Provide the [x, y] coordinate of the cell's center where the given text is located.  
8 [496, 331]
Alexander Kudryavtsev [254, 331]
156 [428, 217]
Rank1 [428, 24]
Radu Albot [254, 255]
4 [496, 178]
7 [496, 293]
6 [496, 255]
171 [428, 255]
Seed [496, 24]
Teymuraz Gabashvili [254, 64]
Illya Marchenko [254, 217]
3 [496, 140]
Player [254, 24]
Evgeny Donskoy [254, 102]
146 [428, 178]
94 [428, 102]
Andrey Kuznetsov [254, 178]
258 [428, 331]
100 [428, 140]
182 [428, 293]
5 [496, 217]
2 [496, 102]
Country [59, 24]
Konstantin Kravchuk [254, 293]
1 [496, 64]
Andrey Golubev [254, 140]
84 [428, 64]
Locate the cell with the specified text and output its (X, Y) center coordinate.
***
> What to produce
Pull out each line of the data above that contains the word "coordinate".

> Answer in full
Provide the [x, y] coordinate of the cell's center where the given text is located.  
Locate the cell with the specified text and output its (X, Y) center coordinate.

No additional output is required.